(Recorded information Opens)
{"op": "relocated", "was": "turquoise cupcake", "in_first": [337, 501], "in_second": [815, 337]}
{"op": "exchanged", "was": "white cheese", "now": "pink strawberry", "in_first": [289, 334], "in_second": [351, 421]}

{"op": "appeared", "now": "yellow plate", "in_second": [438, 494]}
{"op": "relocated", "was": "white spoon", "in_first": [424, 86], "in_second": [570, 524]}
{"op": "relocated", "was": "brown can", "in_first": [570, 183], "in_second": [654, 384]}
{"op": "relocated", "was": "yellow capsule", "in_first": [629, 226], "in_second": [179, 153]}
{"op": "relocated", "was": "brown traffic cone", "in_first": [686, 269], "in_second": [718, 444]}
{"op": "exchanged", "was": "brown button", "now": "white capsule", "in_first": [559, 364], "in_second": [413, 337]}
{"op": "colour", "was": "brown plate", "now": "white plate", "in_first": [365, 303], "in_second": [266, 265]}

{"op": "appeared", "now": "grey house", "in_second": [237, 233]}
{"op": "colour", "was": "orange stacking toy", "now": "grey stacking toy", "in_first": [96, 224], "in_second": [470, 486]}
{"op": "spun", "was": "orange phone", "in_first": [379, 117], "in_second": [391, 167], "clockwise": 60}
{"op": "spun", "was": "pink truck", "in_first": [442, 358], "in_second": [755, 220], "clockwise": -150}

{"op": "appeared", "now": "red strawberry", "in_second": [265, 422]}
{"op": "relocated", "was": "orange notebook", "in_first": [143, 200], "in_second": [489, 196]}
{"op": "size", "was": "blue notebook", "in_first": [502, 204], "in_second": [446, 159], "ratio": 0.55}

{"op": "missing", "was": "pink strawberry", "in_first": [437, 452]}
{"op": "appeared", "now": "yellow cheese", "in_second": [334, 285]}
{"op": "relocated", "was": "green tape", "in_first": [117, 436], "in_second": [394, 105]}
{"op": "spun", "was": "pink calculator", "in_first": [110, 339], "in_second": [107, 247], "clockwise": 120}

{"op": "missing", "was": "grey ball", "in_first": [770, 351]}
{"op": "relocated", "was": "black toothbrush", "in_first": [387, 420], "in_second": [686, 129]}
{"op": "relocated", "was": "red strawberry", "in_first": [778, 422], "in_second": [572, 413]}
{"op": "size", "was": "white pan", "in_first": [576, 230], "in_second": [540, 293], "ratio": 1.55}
(Recorded information Closes)
**Brief**:
Scan the data for lines containing "yellow" and copy all of them.

**Answer for the task**:
{"op": "appeared", "now": "yellow plate", "in_second": [438, 494]}
{"op": "relocated", "was": "yellow capsule", "in_first": [629, 226], "in_second": [179, 153]}
{"op": "appeared", "now": "yellow cheese", "in_second": [334, 285]}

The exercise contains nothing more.